Exercise: Repeat each entry in the data, exactly.

Data:
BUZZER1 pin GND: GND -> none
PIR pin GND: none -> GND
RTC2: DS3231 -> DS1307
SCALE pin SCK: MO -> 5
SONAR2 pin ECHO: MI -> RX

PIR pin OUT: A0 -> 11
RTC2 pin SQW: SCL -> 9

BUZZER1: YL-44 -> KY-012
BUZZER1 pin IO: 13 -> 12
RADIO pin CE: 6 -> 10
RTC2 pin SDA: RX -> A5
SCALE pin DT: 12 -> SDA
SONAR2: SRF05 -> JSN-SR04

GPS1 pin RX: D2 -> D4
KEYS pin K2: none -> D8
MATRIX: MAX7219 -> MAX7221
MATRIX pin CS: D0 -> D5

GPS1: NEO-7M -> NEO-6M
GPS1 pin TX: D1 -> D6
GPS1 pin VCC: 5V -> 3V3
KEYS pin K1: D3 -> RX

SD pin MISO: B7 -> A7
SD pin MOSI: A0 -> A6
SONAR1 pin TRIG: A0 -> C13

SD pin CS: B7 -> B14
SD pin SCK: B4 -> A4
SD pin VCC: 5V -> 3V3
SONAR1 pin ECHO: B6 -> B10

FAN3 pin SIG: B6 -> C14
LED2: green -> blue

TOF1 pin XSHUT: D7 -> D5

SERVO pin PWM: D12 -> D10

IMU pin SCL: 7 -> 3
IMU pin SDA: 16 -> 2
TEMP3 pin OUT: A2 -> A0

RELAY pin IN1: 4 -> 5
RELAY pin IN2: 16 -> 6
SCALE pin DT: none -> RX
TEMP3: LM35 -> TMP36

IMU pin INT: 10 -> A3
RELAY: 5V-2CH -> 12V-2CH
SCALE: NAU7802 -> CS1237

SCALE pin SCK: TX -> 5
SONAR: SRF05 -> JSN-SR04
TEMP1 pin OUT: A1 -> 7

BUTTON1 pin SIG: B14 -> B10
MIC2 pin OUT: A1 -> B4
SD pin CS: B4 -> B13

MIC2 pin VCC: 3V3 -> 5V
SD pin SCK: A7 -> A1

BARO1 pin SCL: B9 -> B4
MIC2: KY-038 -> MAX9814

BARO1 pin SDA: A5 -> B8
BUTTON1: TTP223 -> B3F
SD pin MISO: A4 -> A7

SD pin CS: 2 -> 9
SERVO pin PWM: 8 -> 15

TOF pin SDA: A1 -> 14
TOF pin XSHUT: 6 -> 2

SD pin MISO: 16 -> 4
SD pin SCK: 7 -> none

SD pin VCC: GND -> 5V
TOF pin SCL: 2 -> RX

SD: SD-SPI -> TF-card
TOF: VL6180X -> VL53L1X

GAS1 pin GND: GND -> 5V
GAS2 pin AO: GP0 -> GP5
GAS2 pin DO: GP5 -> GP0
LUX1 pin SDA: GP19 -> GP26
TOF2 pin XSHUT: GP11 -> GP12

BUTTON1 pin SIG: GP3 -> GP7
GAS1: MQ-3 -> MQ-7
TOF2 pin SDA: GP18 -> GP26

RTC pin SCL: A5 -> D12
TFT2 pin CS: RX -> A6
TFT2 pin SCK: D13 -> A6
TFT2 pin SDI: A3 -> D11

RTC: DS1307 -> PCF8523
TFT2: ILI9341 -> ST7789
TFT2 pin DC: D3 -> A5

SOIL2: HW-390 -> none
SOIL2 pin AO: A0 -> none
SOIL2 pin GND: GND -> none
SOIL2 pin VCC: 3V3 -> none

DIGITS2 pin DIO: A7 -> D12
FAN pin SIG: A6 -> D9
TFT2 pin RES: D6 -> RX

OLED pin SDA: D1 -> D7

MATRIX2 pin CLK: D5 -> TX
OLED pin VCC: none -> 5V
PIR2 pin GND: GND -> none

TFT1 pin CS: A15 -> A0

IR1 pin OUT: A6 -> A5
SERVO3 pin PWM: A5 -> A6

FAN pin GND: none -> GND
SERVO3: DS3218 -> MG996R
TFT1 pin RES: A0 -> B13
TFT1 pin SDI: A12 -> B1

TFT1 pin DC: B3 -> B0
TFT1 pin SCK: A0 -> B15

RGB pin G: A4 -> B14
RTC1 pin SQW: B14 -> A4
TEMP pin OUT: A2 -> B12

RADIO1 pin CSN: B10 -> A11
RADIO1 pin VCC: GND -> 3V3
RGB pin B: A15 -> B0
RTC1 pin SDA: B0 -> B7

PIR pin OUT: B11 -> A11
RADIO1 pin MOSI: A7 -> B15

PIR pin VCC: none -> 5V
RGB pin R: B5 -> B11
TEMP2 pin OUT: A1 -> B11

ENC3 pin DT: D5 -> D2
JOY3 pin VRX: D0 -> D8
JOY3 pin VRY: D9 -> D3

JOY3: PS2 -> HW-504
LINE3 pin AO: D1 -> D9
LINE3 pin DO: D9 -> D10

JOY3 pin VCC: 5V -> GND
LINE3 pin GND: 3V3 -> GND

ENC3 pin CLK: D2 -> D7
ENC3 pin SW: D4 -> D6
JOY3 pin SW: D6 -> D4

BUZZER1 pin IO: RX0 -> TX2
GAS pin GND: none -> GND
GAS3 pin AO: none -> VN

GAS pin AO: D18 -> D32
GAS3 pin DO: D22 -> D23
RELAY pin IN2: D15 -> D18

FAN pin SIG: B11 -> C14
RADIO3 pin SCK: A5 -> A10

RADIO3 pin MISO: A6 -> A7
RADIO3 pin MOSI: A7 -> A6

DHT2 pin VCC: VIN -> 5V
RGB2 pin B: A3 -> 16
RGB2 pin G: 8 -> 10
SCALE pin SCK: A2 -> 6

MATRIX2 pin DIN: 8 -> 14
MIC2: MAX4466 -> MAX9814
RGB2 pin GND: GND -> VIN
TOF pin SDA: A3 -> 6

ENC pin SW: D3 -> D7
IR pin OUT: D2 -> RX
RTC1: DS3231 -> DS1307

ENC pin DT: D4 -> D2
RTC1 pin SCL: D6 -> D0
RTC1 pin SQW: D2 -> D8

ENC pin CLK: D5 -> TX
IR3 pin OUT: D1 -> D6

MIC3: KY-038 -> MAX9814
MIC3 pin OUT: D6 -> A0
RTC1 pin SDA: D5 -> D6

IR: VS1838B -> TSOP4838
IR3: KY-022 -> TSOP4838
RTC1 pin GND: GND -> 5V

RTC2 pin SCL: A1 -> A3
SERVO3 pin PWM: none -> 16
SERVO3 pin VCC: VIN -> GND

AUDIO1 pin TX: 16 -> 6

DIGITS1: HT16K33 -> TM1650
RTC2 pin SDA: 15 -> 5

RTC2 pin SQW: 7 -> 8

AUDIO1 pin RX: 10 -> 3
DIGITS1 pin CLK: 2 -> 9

Reply:
BUZZER1 pin GND: GND -> none
PIR pin GND: none -> GND
RTC2: DS3231 -> DS1307
SCALE pin SCK: MO -> 5
SONAR2 pin ECHO: MI -> RX

PIR pin OUT: A0 -> 11
RTC2 pin SQW: SCL -> 9

BUZZER1: YL-44 -> KY-012
BUZZER1 pin IO: 13 -> 12
RADIO pin CE: 6 -> 10
RTC2 pin SDA: RX -> A5
SCALE pin DT: 12 -> SDA
SONAR2: SRF05 -> JSN-SR04

GPS1 pin RX: D2 -> D4
KEYS pin K2: none -> D8
MATRIX: MAX7219 -> MAX7221
MATRIX pin CS: D0 -> D5

GPS1: NEO-7M -> NEO-6M
GPS1 pin TX: D1 -> D6
GPS1 pin VCC: 5V -> 3V3
KEYS pin K1: D3 -> RX

SD pin MISO: B7 -> A7
SD pin MOSI: A0 -> A6
SONAR1 pin TRIG: A0 -> C13

SD pin CS: B7 -> B14
SD pin SCK: B4 -> A4
SD pin VCC: 5V -> 3V3
SONAR1 pin ECHO: B6 -> B10

FAN3 pin SIG: B6 -> C14
LED2: green -> blue

TOF1 pin XSHUT: D7 -> D5

SERVO pin PWM: D12 -> D10

IMU pin SCL: 7 -> 3
IMU pin SDA: 16 -> 2
TEMP3 pin OUT: A2 -> A0

RELAY pin IN1: 4 -> 5
RELAY pin IN2: 16 -> 6
SCALE pin DT: none -> RX
TEMP3: LM35 -> TMP36

IMU pin INT: 10 -> A3
RELAY: 5V-2CH -> 12V-2CH
SCALE: NAU7802 -> CS1237

SCALE pin SCK: TX -> 5
SONAR: SRF05 -> JSN-SR04
TEMP1 pin OUT: A1 -> 7

BUTTON1 pin SIG: B14 -> B10
MIC2 pin OUT: A1 -> B4
SD pin CS: B4 -> B13

MIC2 pin VCC: 3V3 -> 5V
SD pin SCK: A7 -> A1

BARO1 pin SCL: B9 -> B4
MIC2: KY-038 -> MAX9814

BARO1 pin SDA: A5 -> B8
BUTTON1: TTP223 -> B3F
SD pin MISO: A4 -> A7

SD pin CS: 2 -> 9
SERVO pin PWM: 8 -> 15

TOF pin SDA: A1 -> 14
TOF pin XSHUT: 6 -> 2

SD pin MISO: 16 -> 4
SD pin SCK: 7 -> none

SD pin VCC: GND -> 5V
TOF pin SCL: 2 -> RX

SD: SD-SPI -> TF-card
TOF: VL6180X -> VL53L1X

GAS1 pin GND: GND -> 5V
GAS2 pin AO: GP0 -> GP5
GAS2 pin DO: GP5 -> GP0
LUX1 pin SDA: GP19 -> GP26
TOF2 pin XSHUT: GP11 -> GP12

BUTTON1 pin SIG: GP3 -> GP7
GAS1: MQ-3 -> MQ-7
TOF2 pin SDA: GP18 -> GP26

RTC pin SCL: A5 -> D12
TFT2 pin CS: RX -> A6
TFT2 pin SCK: D13 -> A6
TFT2 pin SDI: A3 -> D11

RTC: DS1307 -> PCF8523
TFT2: ILI9341 -> ST7789
TFT2 pin DC: D3 -> A5

SOIL2: HW-390 -> none
SOIL2 pin AO: A0 -> none
SOIL2 pin GND: GND -> none
SOIL2 pin VCC: 3V3 -> none

DIGITS2 pin DIO: A7 -> D12
FAN pin SIG: A6 -> D9
TFT2 pin RES: D6 -> RX

OLED pin SDA: D1 -> D7

MATRIX2 pin CLK: D5 -> TX
OLED pin VCC: none -> 5V
PIR2 pin GND: GND -> none

TFT1 pin CS: A15 -> A0

IR1 pin OUT: A6 -> A5
SERVO3 pin PWM: A5 -> A6

FAN pin GND: none -> GND
SERVO3: DS3218 -> MG996R
TFT1 pin RES: A0 -> B13
TFT1 pin SDI: A12 -> B1

TFT1 pin DC: B3 -> B0
TFT1 pin SCK: A0 -> B15

RGB pin G: A4 -> B14
RTC1 pin SQW: B14 -> A4
TEMP pin OUT: A2 -> B12

RADIO1 pin CSN: B10 -> A11
RADIO1 pin VCC: GND -> 3V3
RGB pin B: A15 -> B0
RTC1 pin SDA: B0 -> B7

PIR pin OUT: B11 -> A11
RADIO1 pin MOSI: A7 -> B15

PIR pin VCC: none -> 5V
RGB pin R: B5 -> B11
TEMP2 pin OUT: A1 -> B11

ENC3 pin DT: D5 -> D2
JOY3 pin VRX: D0 -> D8
JOY3 pin VRY: D9 -> D3

JOY3: PS2 -> HW-504
LINE3 pin AO: D1 -> D9
LINE3 pin DO: D9 -> D10

JOY3 pin VCC: 5V -> GND
LINE3 pin GND: 3V3 -> GND

ENC3 pin CLK: D2 -> D7
ENC3 pin SW: D4 -> D6
JOY3 pin SW: D6 -> D4

BUZZER1 pin IO: RX0 -> TX2
GAS pin GND: none -> GND
GAS3 pin AO: none -> VN

GAS pin AO: D18 -> D32
GAS3 pin DO: D22 -> D23
RELAY pin IN2: D15 -> D18

FAN pin SIG: B11 -> C14
RADIO3 pin SCK: A5 -> A10

RADIO3 pin MISO: A6 -> A7
RADIO3 pin MOSI: A7 -> A6

DHT2 pin VCC: VIN -> 5V
RGB2 pin B: A3 -> 16
RGB2 pin G: 8 -> 10
SCALE pin SCK: A2 -> 6

MATRIX2 pin DIN: 8 -> 14
MIC2: MAX4466 -> MAX9814
RGB2 pin GND: GND -> VIN
TOF pin SDA: A3 -> 6

ENC pin SW: D3 -> D7
IR pin OUT: D2 -> RX
RTC1: DS3231 -> DS1307

ENC pin DT: D4 -> D2
RTC1 pin SCL: D6 -> D0
RTC1 pin SQW: D2 -> D8

ENC pin CLK: D5 -> TX
IR3 pin OUT: D1 -> D6

MIC3: KY-038 -> MAX9814
MIC3 pin OUT: D6 -> A0
RTC1 pin SDA: D5 -> D6

IR: VS1838B -> TSOP4838
IR3: KY-022 -> TSOP4838
RTC1 pin GND: GND -> 5V

RTC2 pin SCL: A1 -> A3
SERVO3 pin PWM: none -> 16
SERVO3 pin VCC: VIN -> GND

AUDIO1 pin TX: 16 -> 6

DIGITS1: HT16K33 -> TM1650
RTC2 pin SDA: 15 -> 5

RTC2 pin SQW: 7 -> 8

AUDIO1 pin RX: 10 -> 3
DIGITS1 pin CLK: 2 -> 9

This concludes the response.